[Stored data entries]
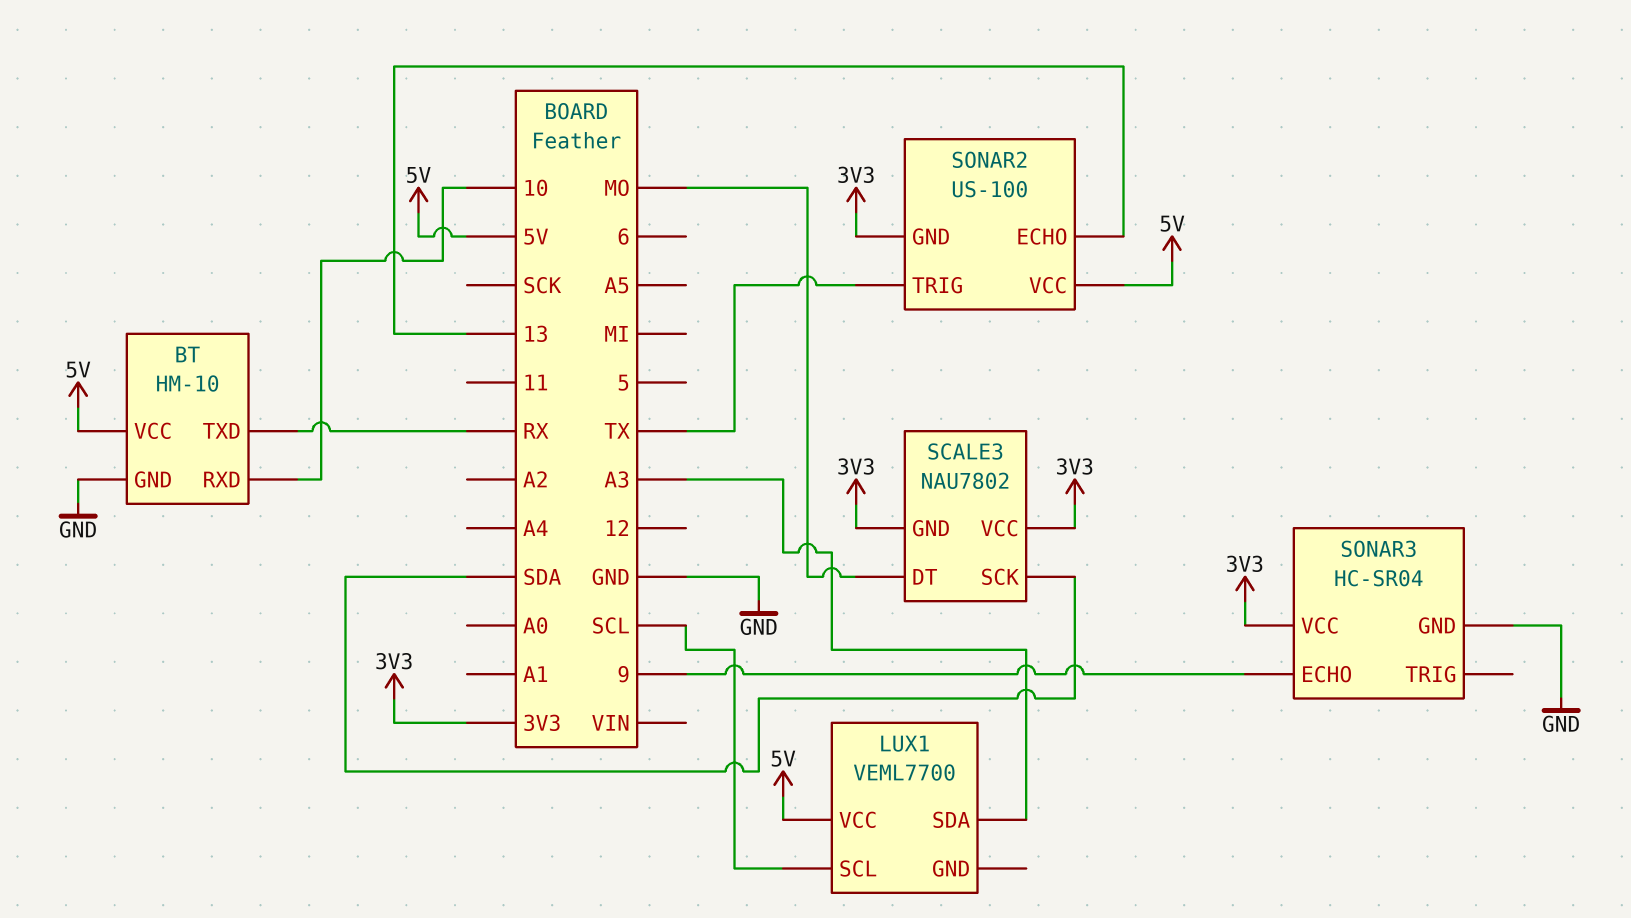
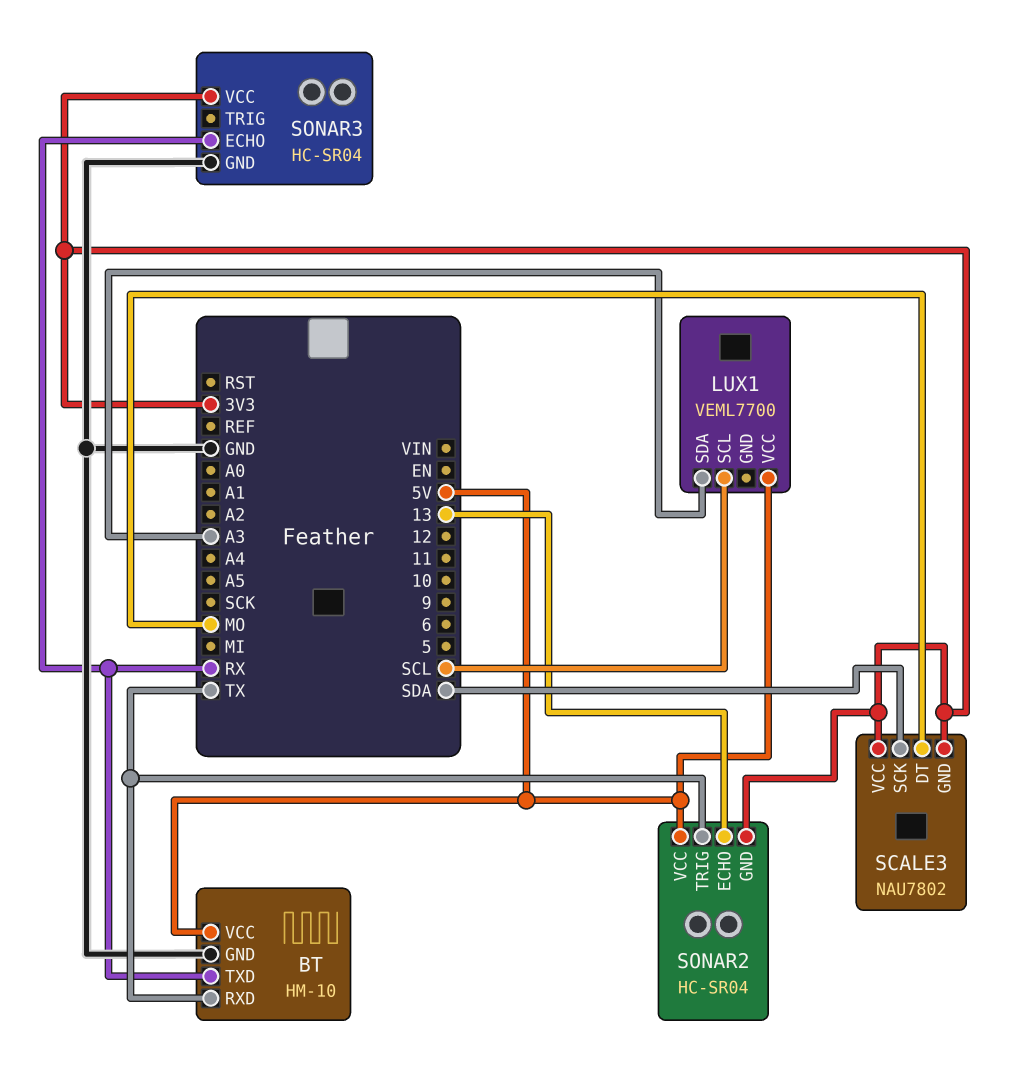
BT pin RXD: 10 -> TX
SONAR2: US-100 -> HC-SR04
SONAR3 pin ECHO: 9 -> RX

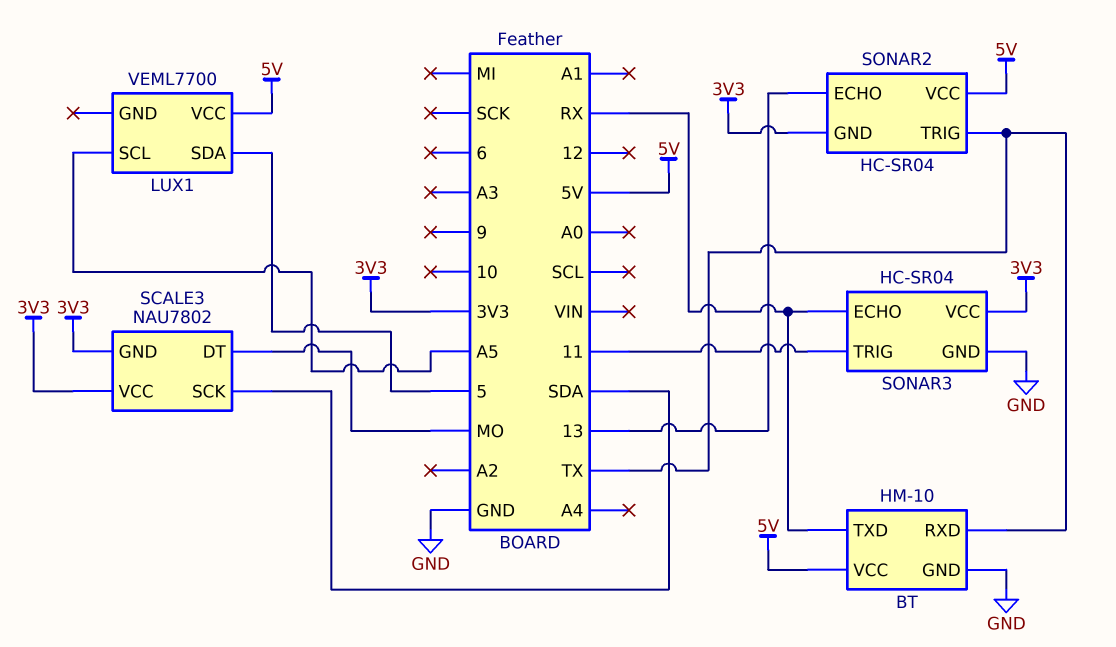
LUX1 pin SCL: SCL -> A5
LUX1 pin SDA: A3 -> 5
SONAR3 pin TRIG: none -> 11

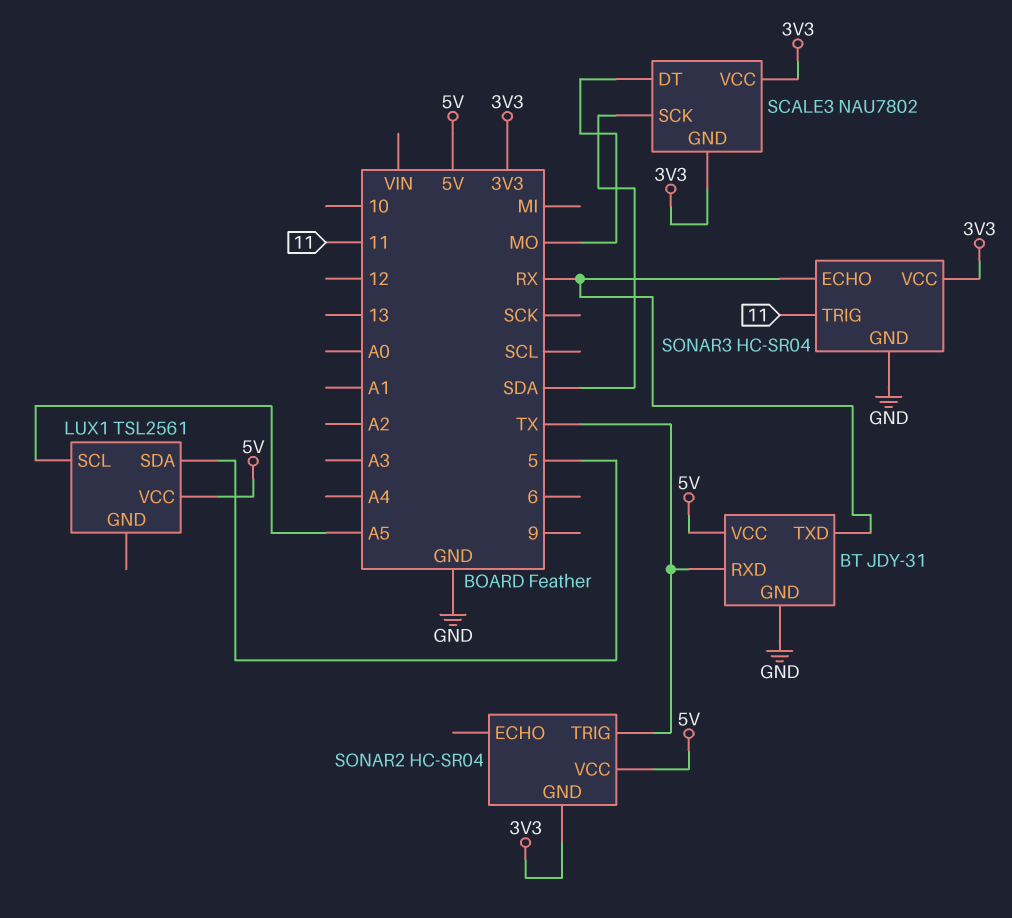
BT: HM-10 -> JDY-31
LUX1: VEML7700 -> TSL2561
SONAR2 pin ECHO: 13 -> none

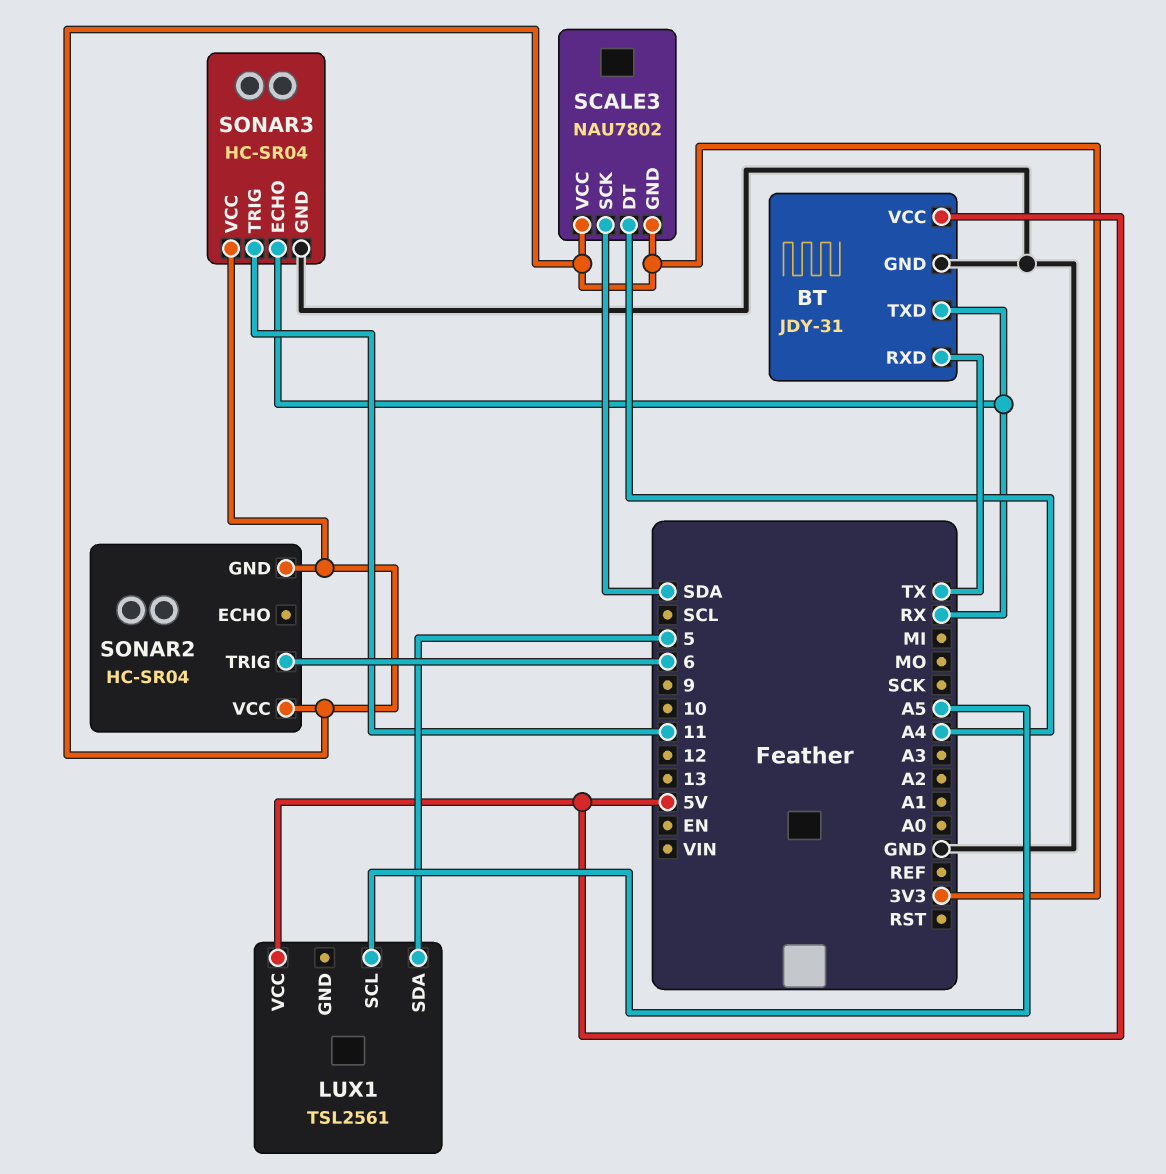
SCALE3 pin DT: MO -> A4
SONAR2 pin TRIG: TX -> 6
SONAR2 pin VCC: 5V -> 3V3

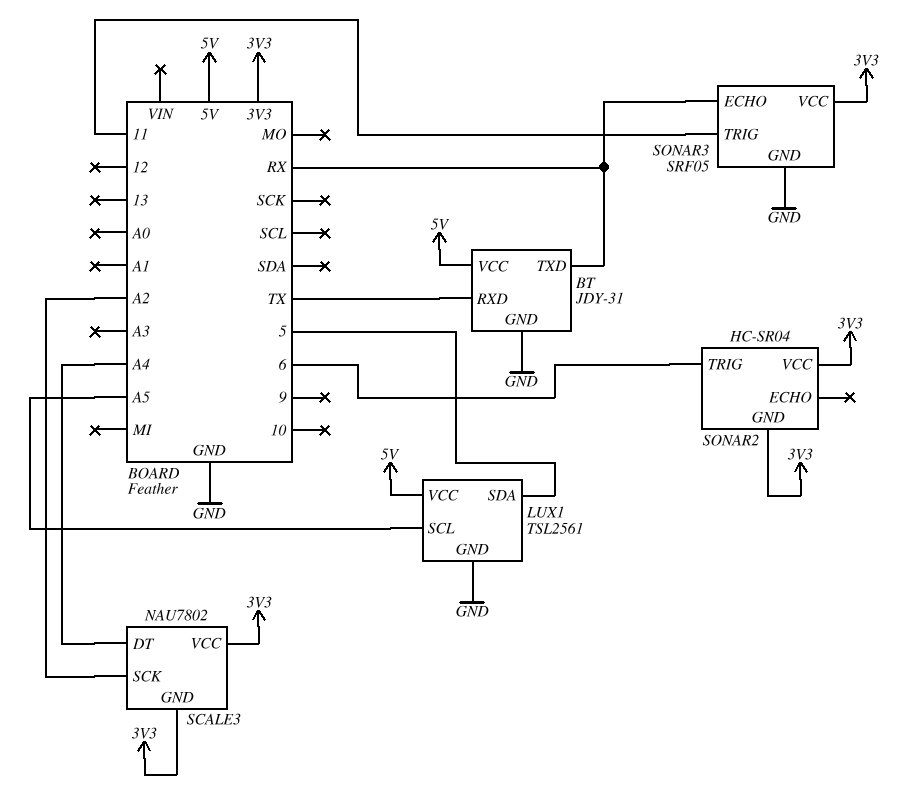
LUX1 pin GND: none -> GND
SCALE3 pin SCK: SDA -> A2
SONAR3: HC-SR04 -> SRF05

# WHAT THE TASK REQUIRES
The records above need to be copied exactly, though not their pictures.

# ANSWER AREA
BT pin RXD: 10 -> TX
SONAR2: US-100 -> HC-SR04
SONAR3 pin ECHO: 9 -> RX

LUX1 pin SCL: SCL -> A5
LUX1 pin SDA: A3 -> 5
SONAR3 pin TRIG: none -> 11

BT: HM-10 -> JDY-31
LUX1: VEML7700 -> TSL2561
SONAR2 pin ECHO: 13 -> none

SCALE3 pin DT: MO -> A4
SONAR2 pin TRIG: TX -> 6
SONAR2 pin VCC: 5V -> 3V3

LUX1 pin GND: none -> GND
SCALE3 pin SCK: SDA -> A2
SONAR3: HC-SR04 -> SRF05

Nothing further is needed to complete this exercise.